(Entries shown)
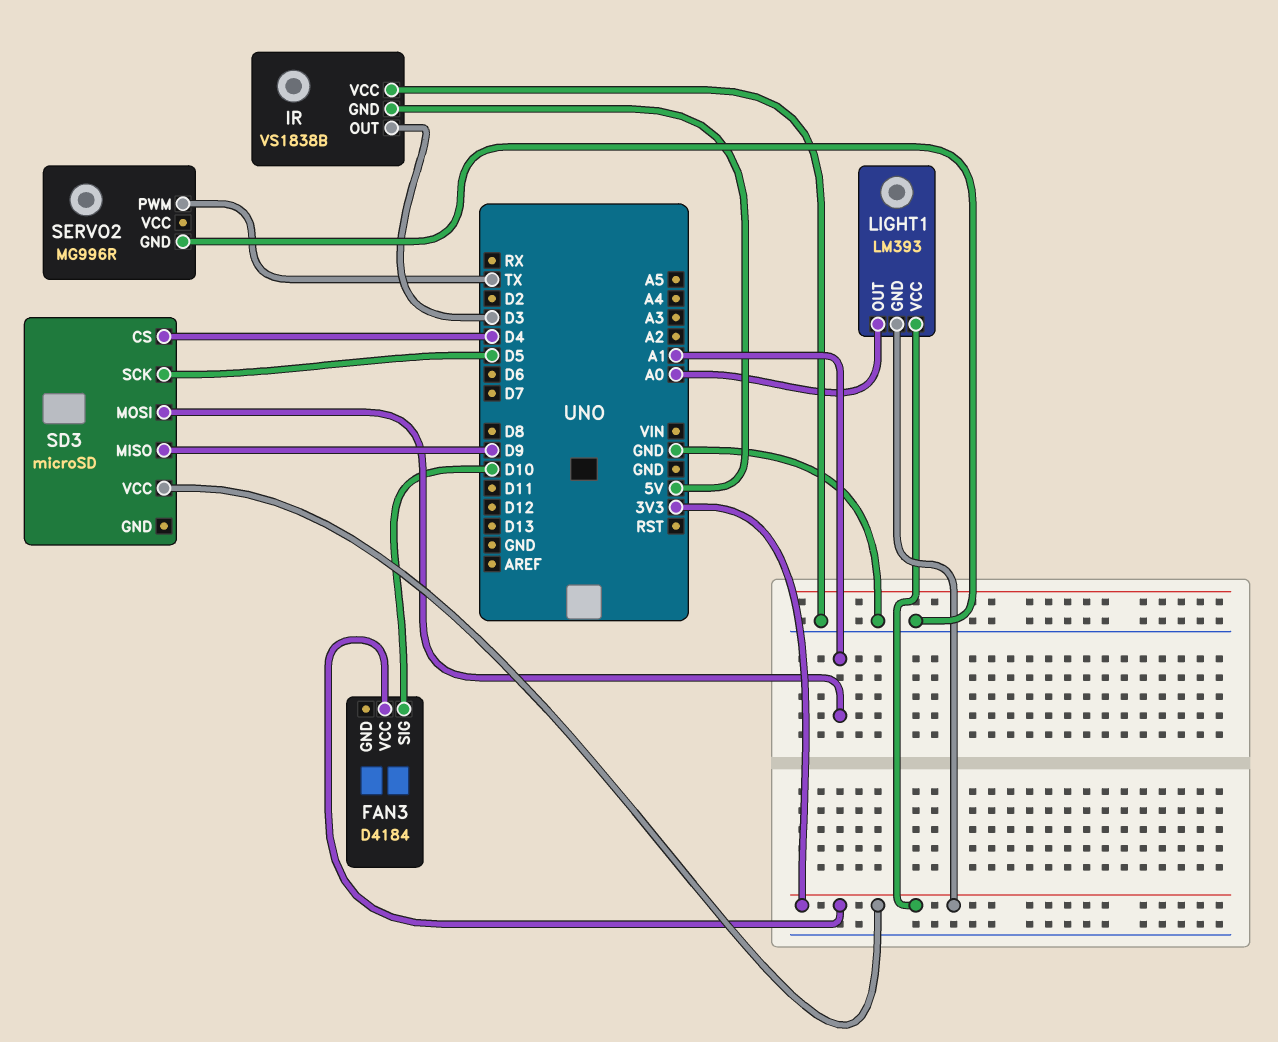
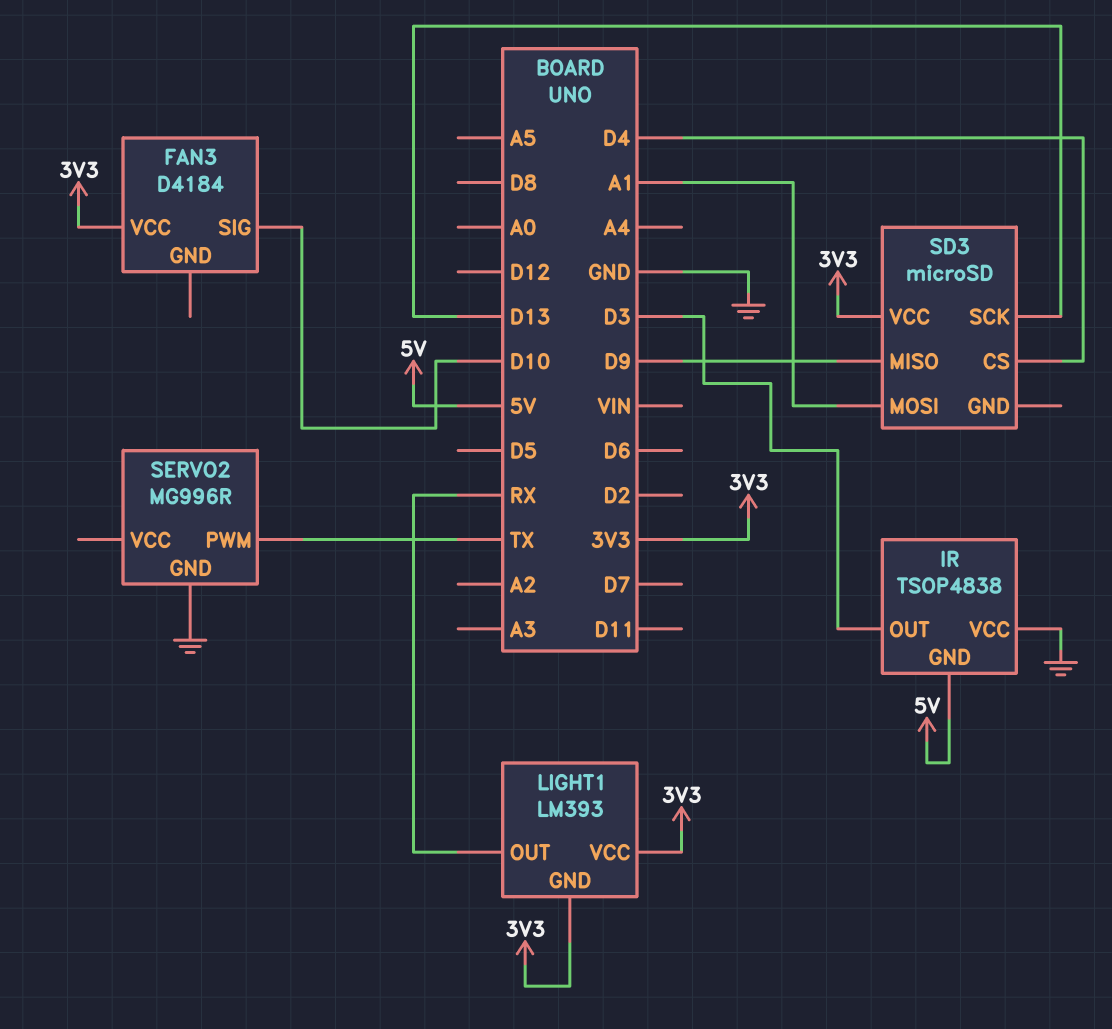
IR: VS1838B -> TSOP4838
LIGHT1 pin OUT: A0 -> RX
SD3 pin SCK: D5 -> D13

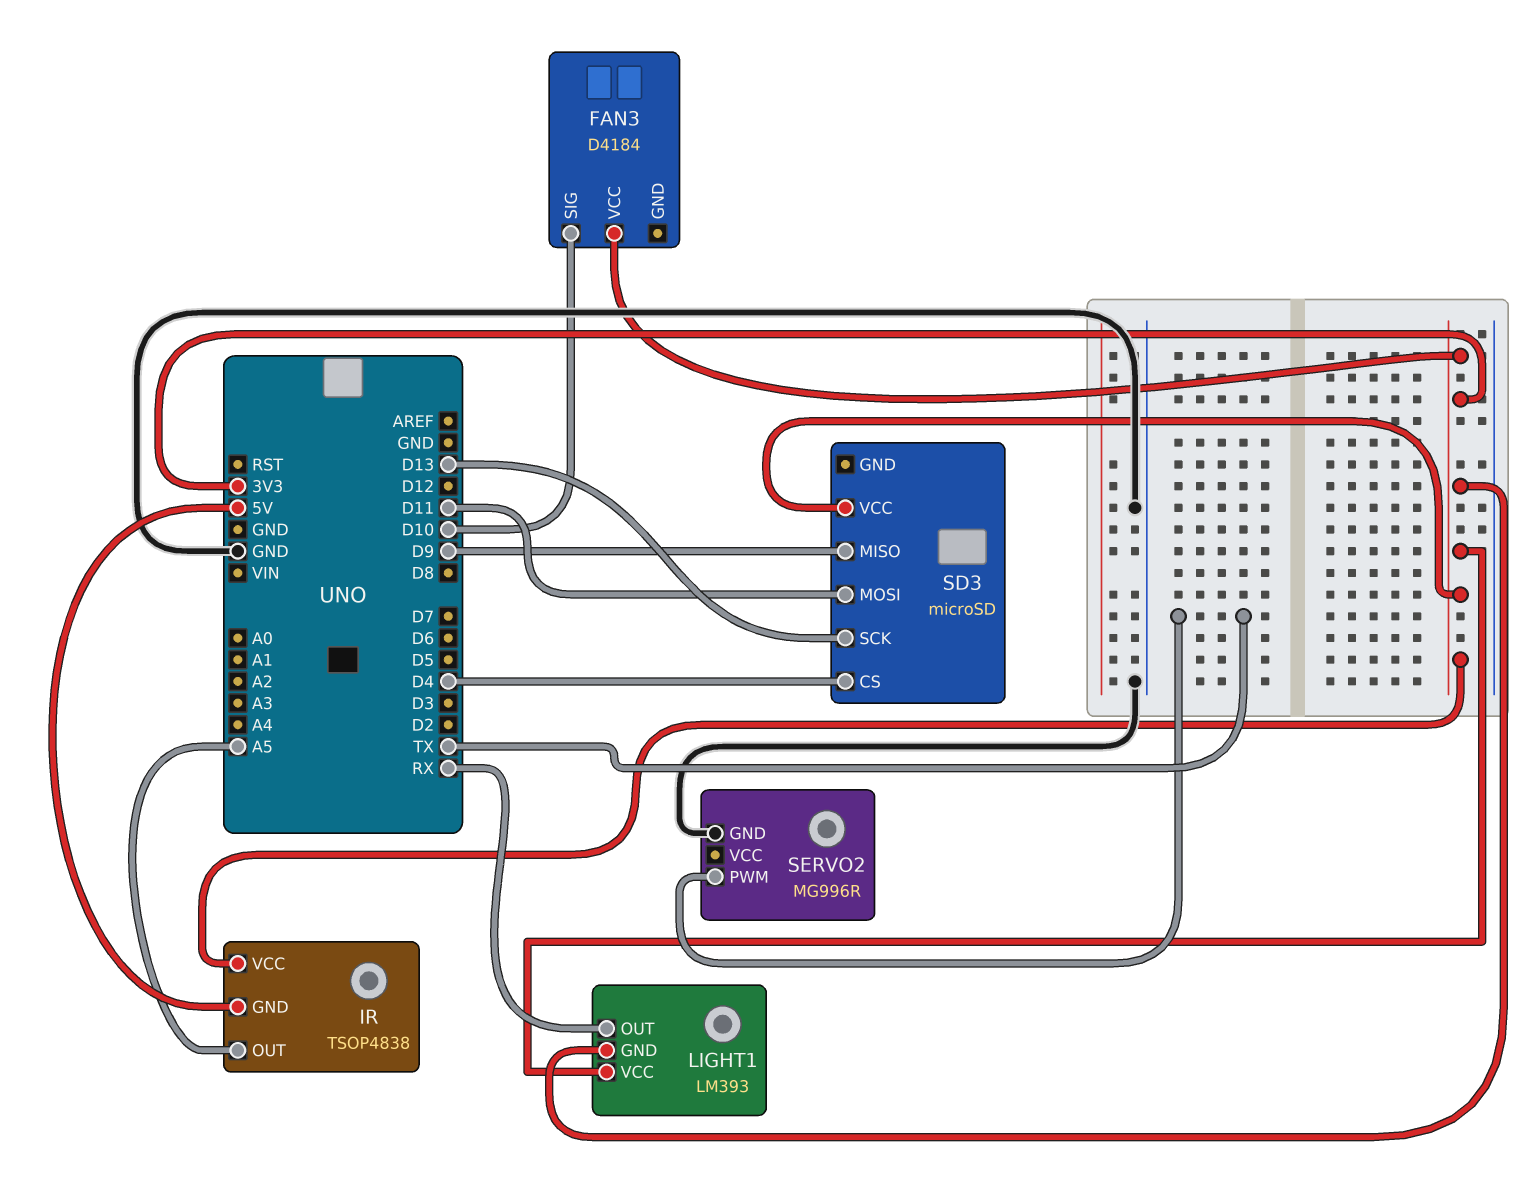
IR pin OUT: D3 -> A5
IR pin VCC: GND -> 3V3
SD3 pin MOSI: A1 -> D11

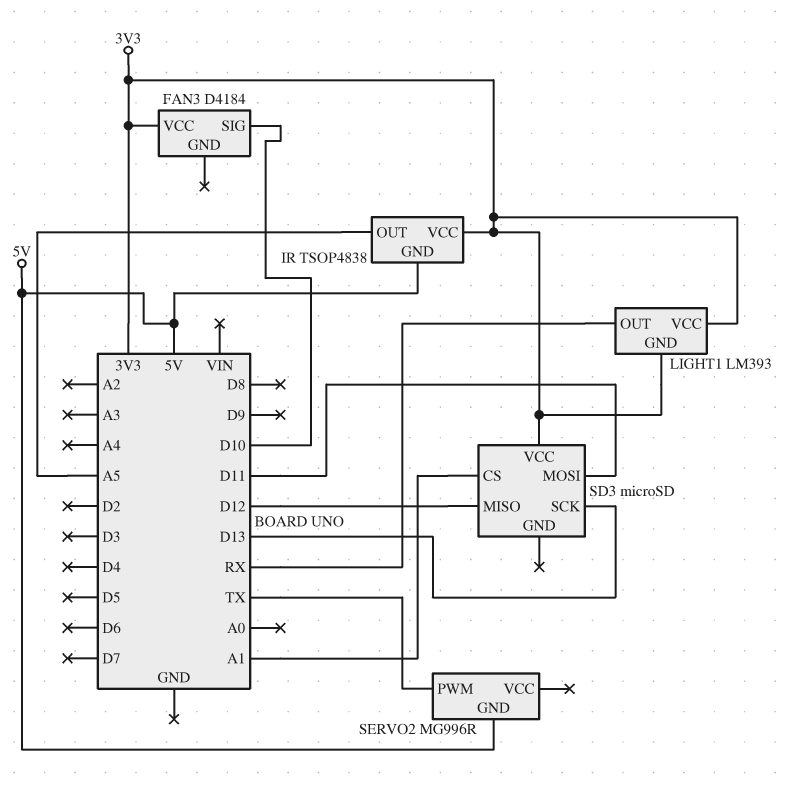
SD3 pin CS: D4 -> A1
SD3 pin MISO: D9 -> D12
SERVO2 pin GND: GND -> 5V

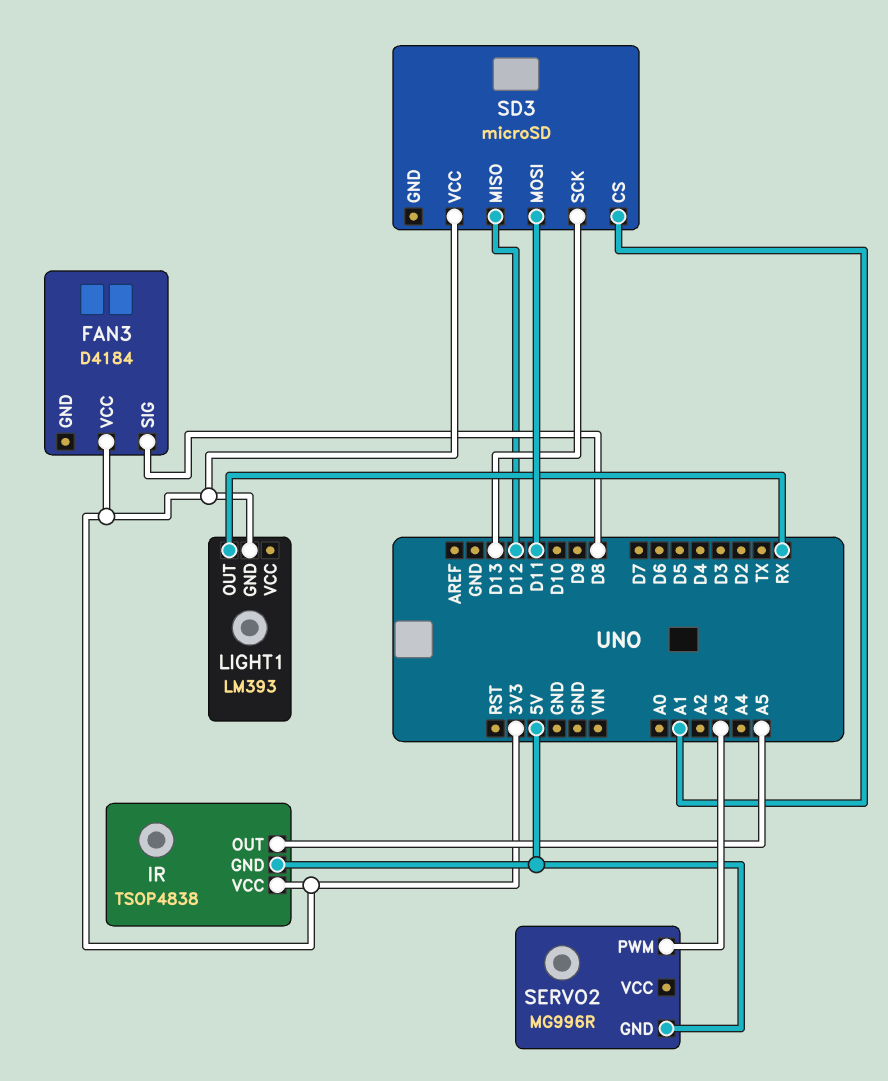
FAN3 pin SIG: D10 -> D8
LIGHT1 pin VCC: 3V3 -> none
SERVO2 pin PWM: TX -> A3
(End Entries shown)
Task item: Print all entries exactly; skip the pictures.

Exercise solution:
IR: VS1838B -> TSOP4838
LIGHT1 pin OUT: A0 -> RX
SD3 pin SCK: D5 -> D13

IR pin OUT: D3 -> A5
IR pin VCC: GND -> 3V3
SD3 pin MOSI: A1 -> D11

SD3 pin CS: D4 -> A1
SD3 pin MISO: D9 -> D12
SERVO2 pin GND: GND -> 5V

FAN3 pin SIG: D10 -> D8
LIGHT1 pin VCC: 3V3 -> none
SERVO2 pin PWM: TX -> A3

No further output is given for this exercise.